The output must be the line with "black cube: 7 -> 3" and every following line to the end of the material, exactly as they appear, and nothing else.

───

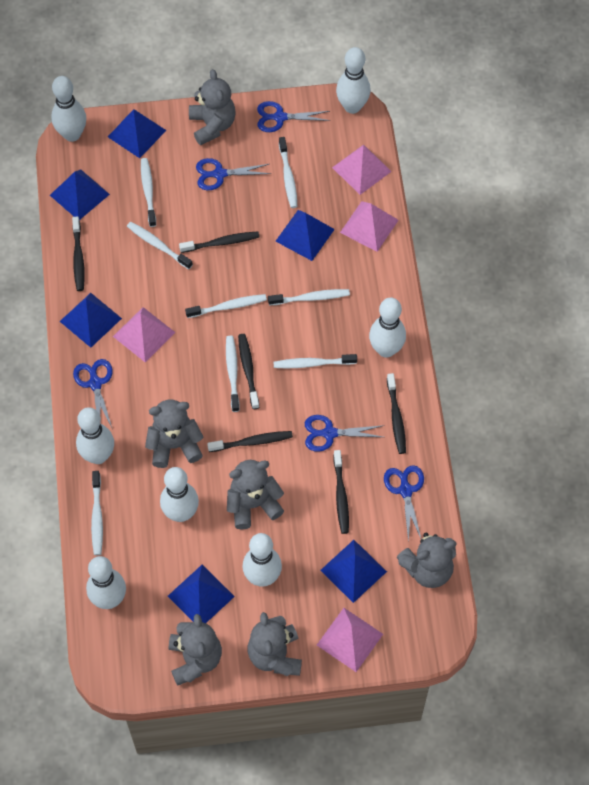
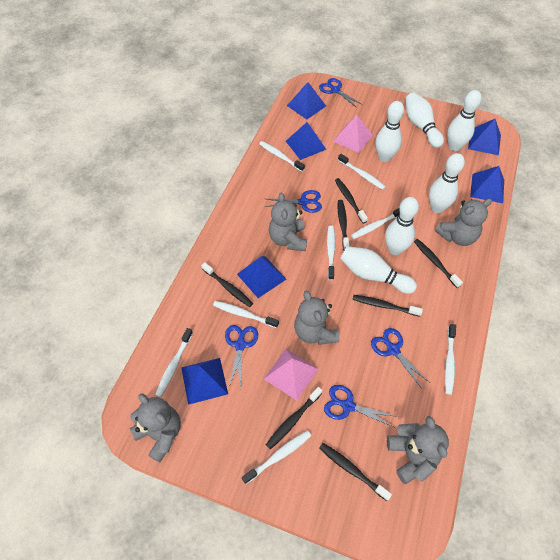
black toothbrush: 6 -> 7
grey teddy bear: 6 -> 5
pink pyramid: 4 -> 2
white bowling pin: 7 -> 6

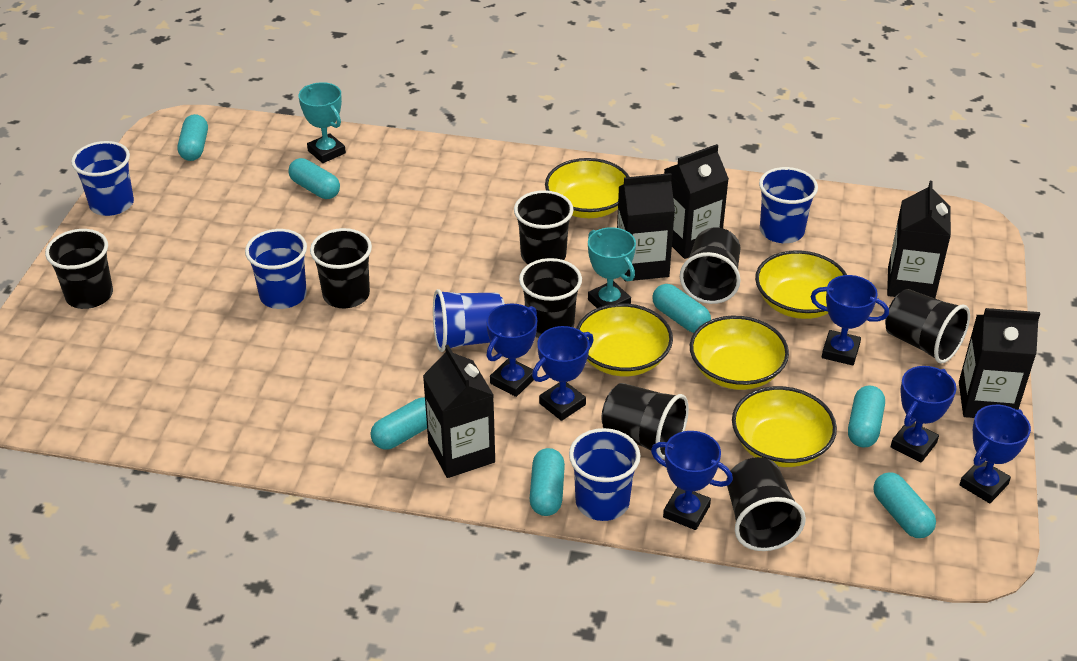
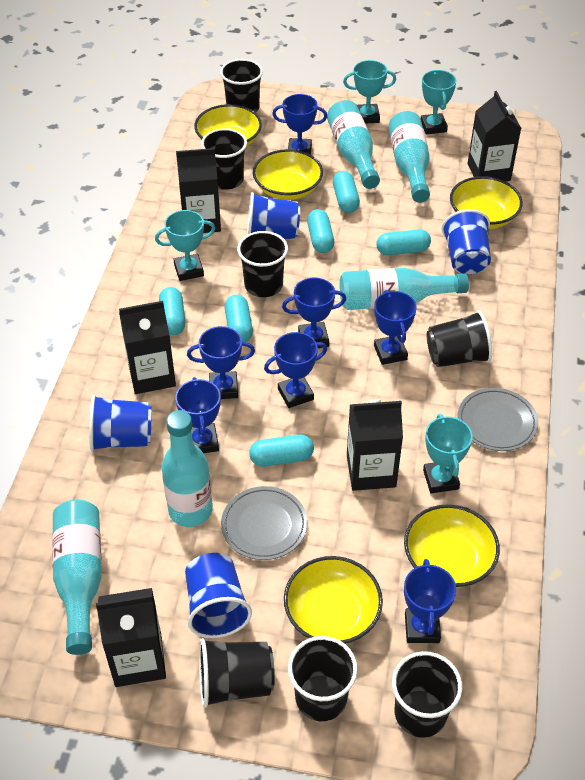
black cup: 8 -> 7
blue cup: 5 -> 4
blue trophy: 6 -> 7
grey plate: 0 -> 2
turquoise bottle: 0 -> 5
turquoise capsule: 7 -> 6
turquoise trophy: 2 -> 4

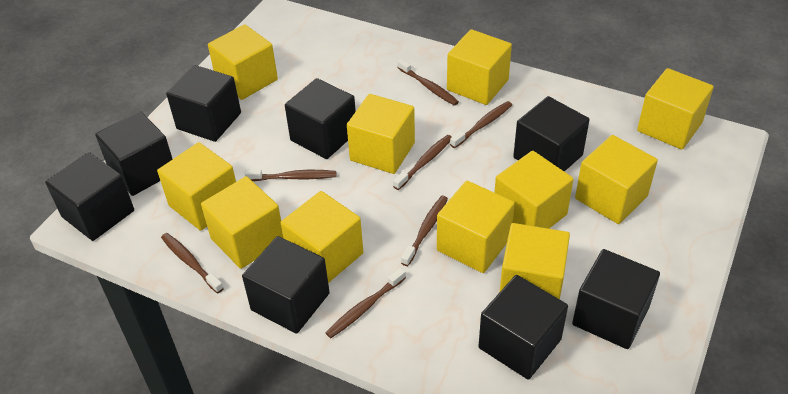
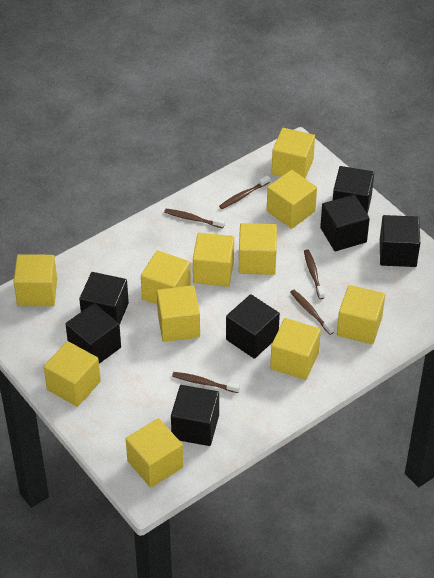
black cube: 8 -> 7
brown toothbrush: 7 -> 5

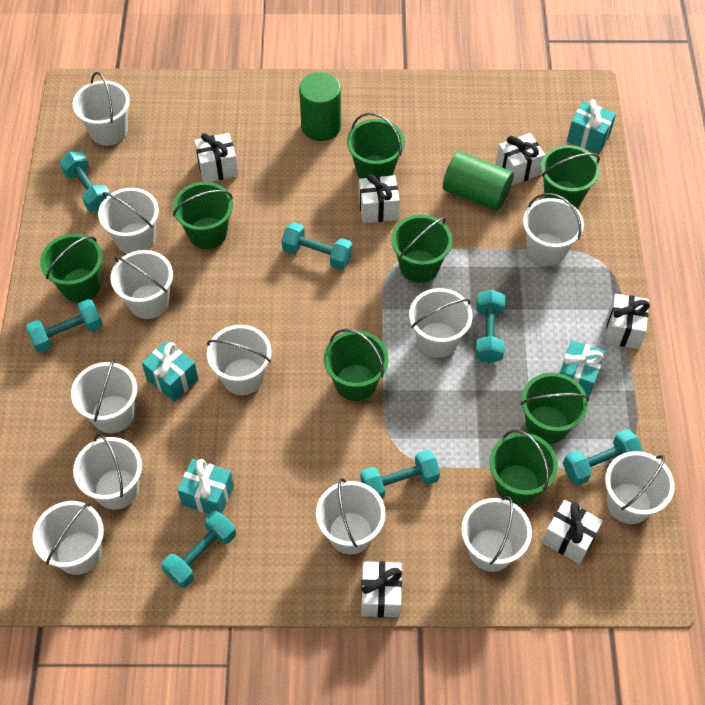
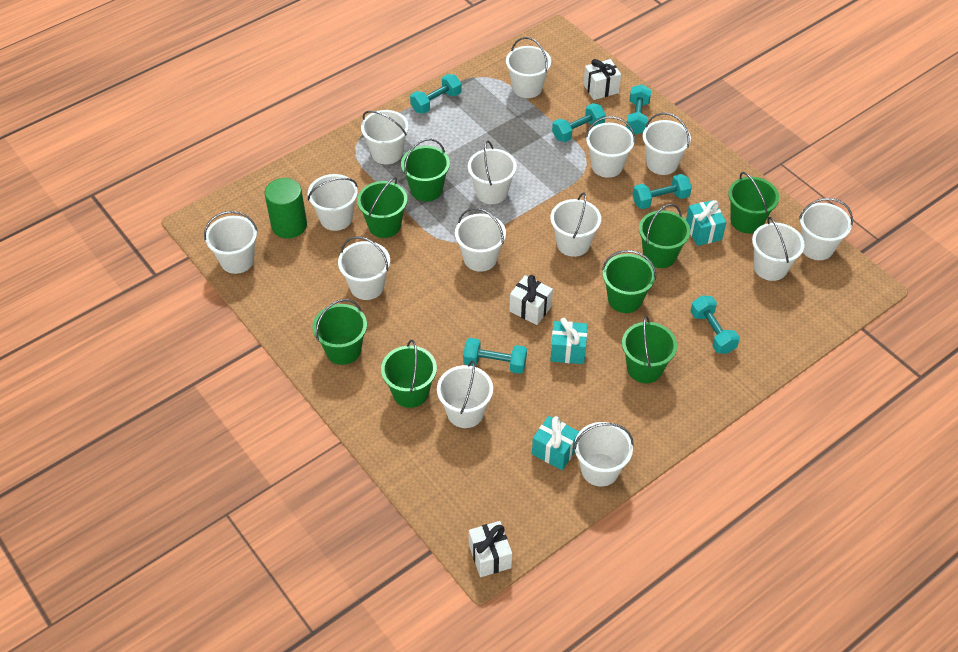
green cylinder: 2 -> 1
turquoise dumbbell: 7 -> 6
turquoise gift: 4 -> 3
white bucket: 12 -> 14
white gift: 6 -> 3

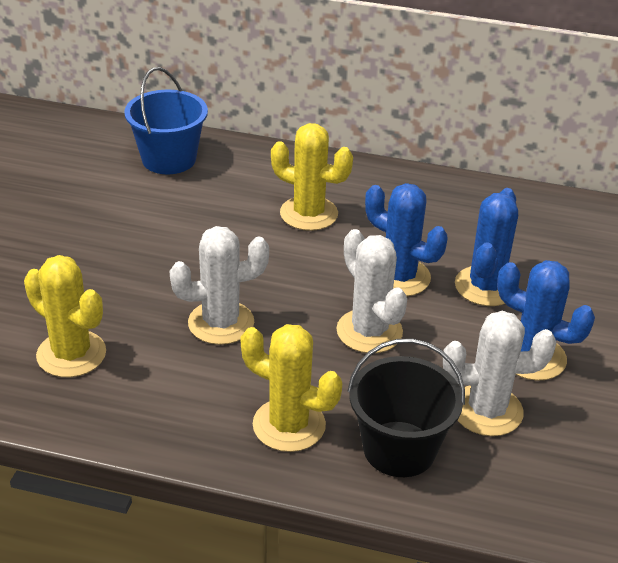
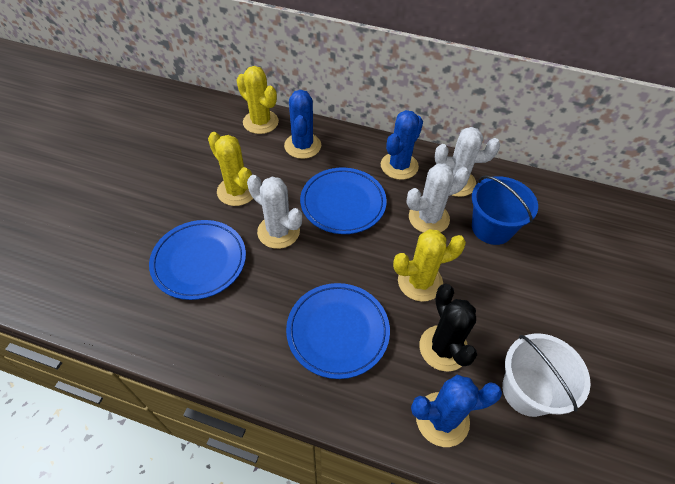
black bucket: 1 -> 0
black cactus: 0 -> 1
blue plate: 0 -> 3
white bucket: 0 -> 1

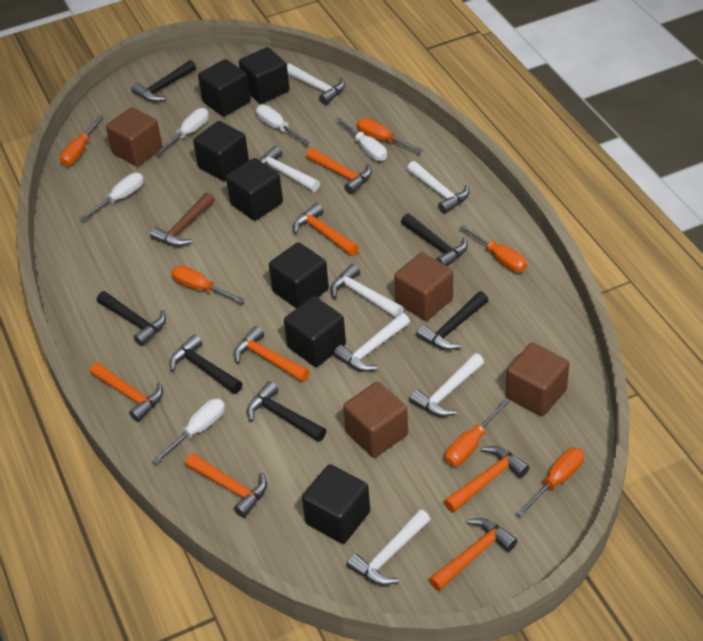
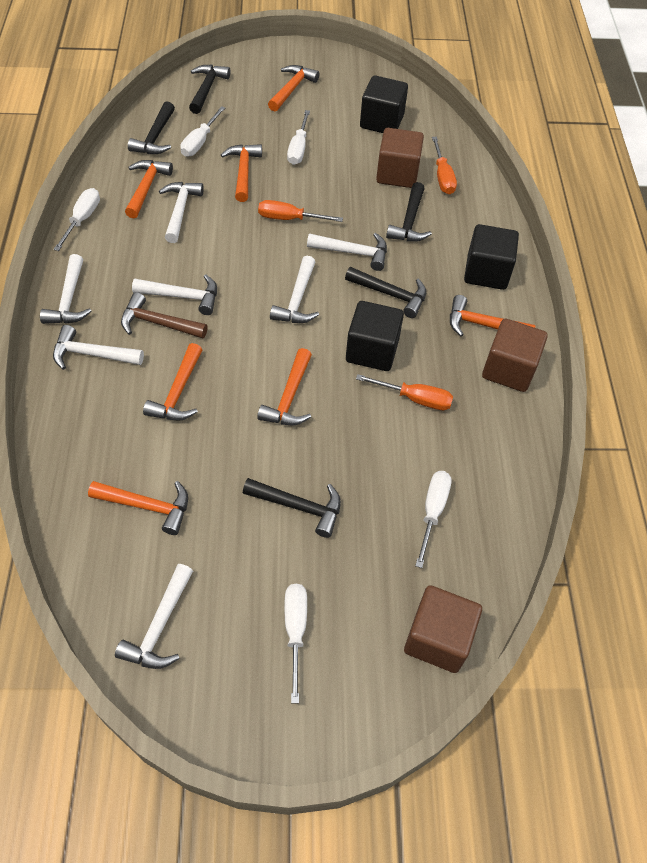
black cube: 7 -> 3
black hammer: 6 -> 5
brown cube: 4 -> 3
orange screwdriver: 6 -> 3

───

**Solution to this exercise**:
black cube: 7 -> 3
black hammer: 6 -> 5
brown cube: 4 -> 3
orange screwdriver: 6 -> 3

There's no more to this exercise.